● TASK TO CARRY OUT:
All of the entries need to be printed again exactly; pictures are the only thing to omit.

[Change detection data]

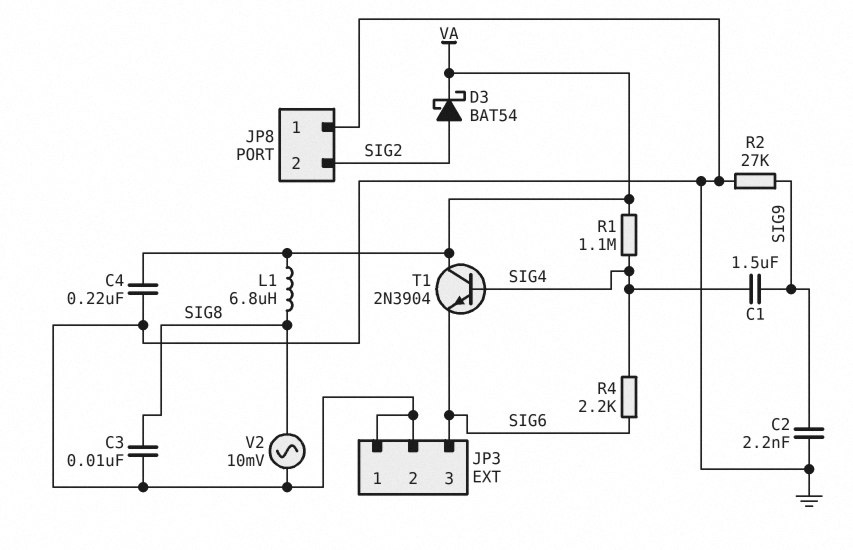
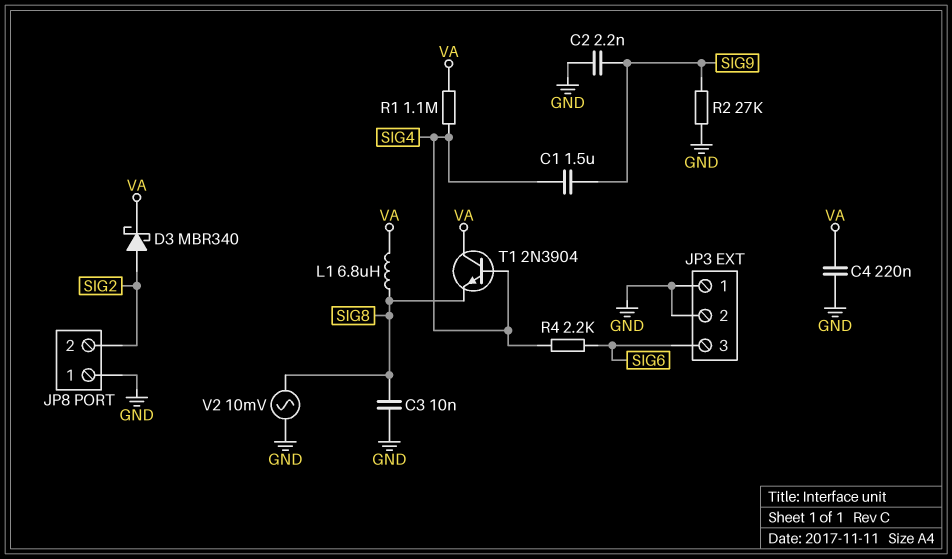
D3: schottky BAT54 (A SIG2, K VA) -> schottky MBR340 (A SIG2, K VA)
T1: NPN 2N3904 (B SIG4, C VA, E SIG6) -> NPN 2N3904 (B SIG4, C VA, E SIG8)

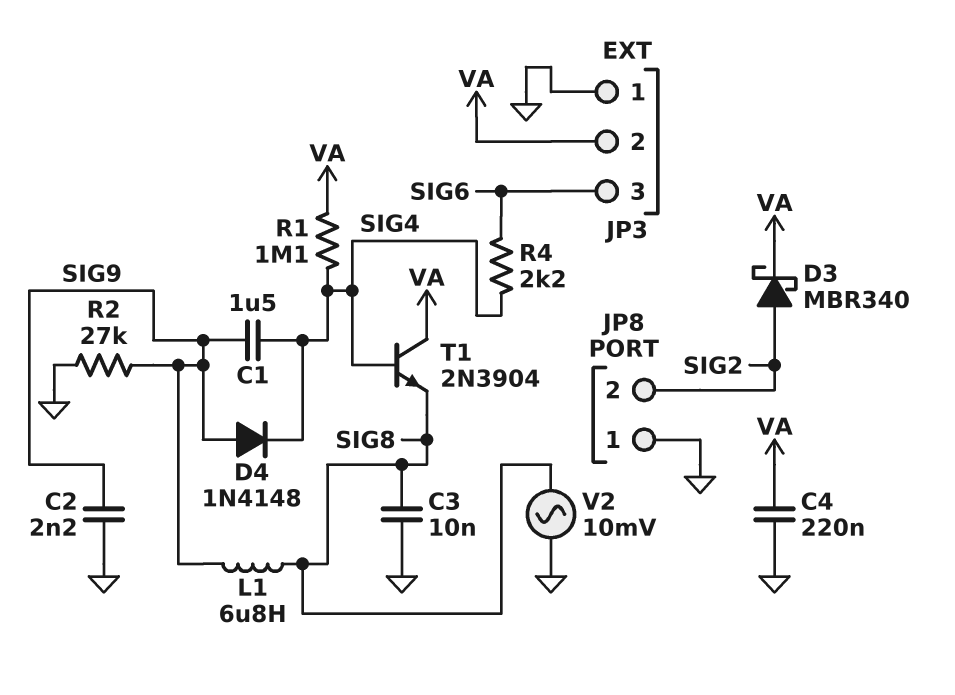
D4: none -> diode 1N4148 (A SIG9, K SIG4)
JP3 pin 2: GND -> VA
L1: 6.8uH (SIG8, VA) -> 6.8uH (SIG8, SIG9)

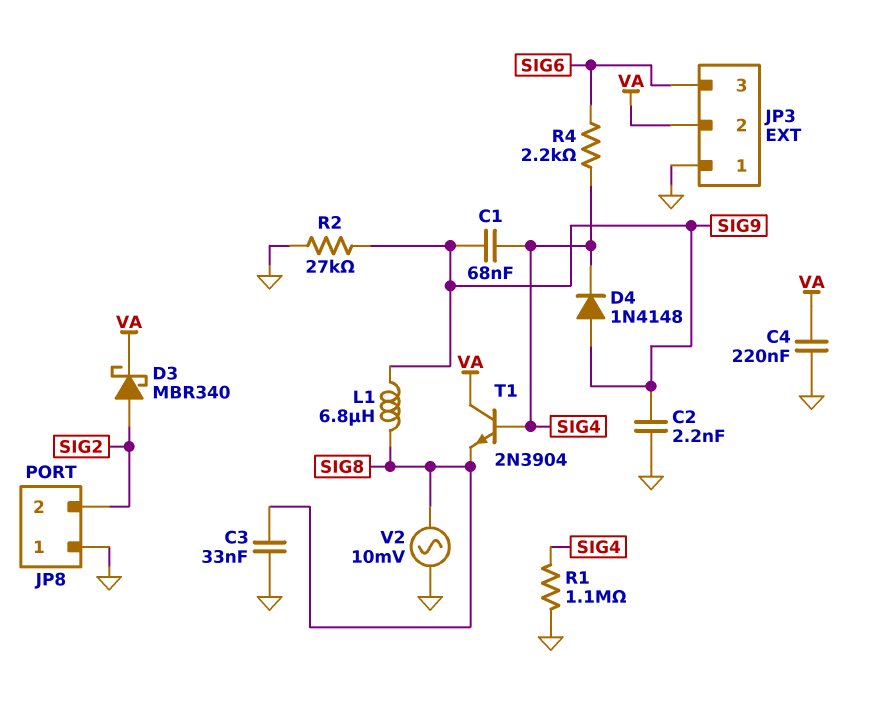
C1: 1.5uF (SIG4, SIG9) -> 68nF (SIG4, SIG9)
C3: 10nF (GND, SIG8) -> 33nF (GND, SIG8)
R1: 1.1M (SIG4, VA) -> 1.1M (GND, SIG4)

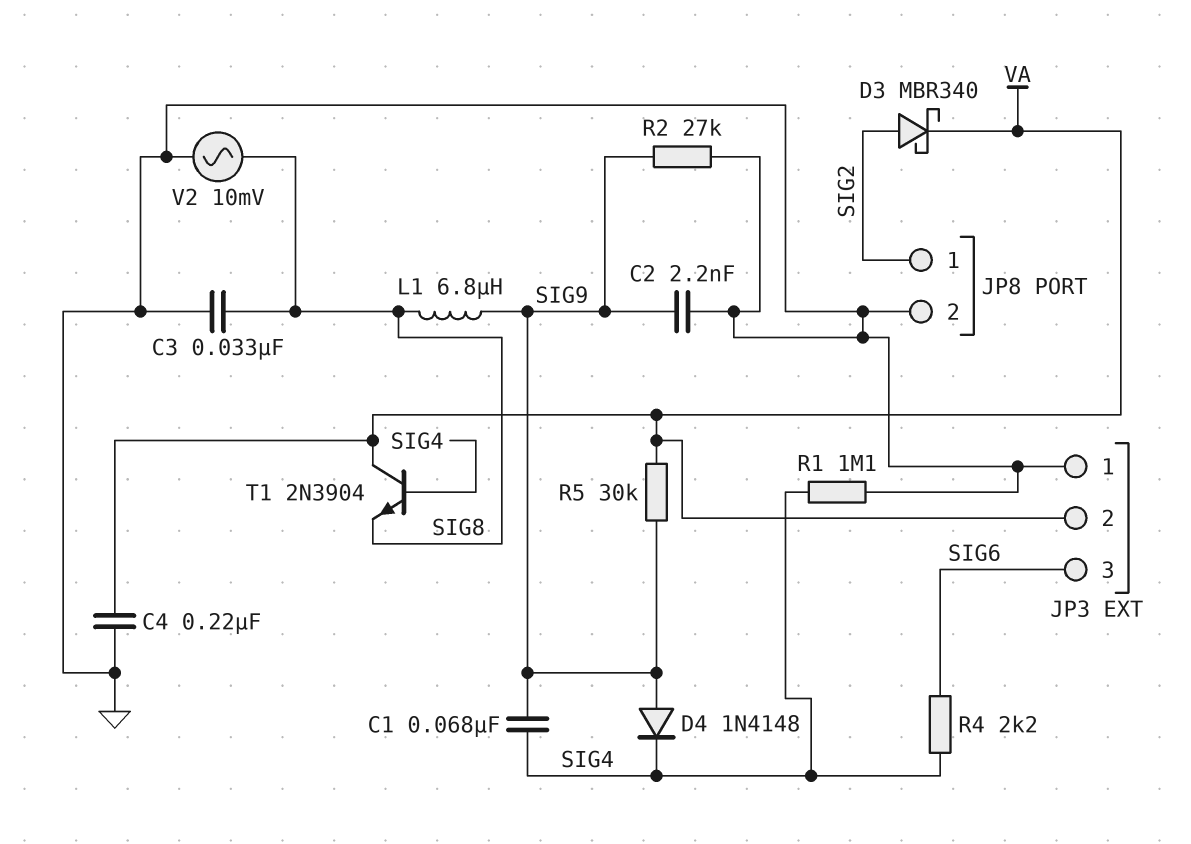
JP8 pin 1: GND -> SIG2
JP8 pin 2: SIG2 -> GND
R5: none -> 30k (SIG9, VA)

● EXPECTED OUTPUT:
D3: schottky BAT54 (A SIG2, K VA) -> schottky MBR340 (A SIG2, K VA)
T1: NPN 2N3904 (B SIG4, C VA, E SIG6) -> NPN 2N3904 (B SIG4, C VA, E SIG8)

D4: none -> diode 1N4148 (A SIG9, K SIG4)
JP3 pin 2: GND -> VA
L1: 6.8uH (SIG8, VA) -> 6.8uH (SIG8, SIG9)

C1: 1.5uF (SIG4, SIG9) -> 68nF (SIG4, SIG9)
C3: 10nF (GND, SIG8) -> 33nF (GND, SIG8)
R1: 1.1M (SIG4, VA) -> 1.1M (GND, SIG4)

JP8 pin 1: GND -> SIG2
JP8 pin 2: SIG2 -> GND
R5: none -> 30k (SIG9, VA)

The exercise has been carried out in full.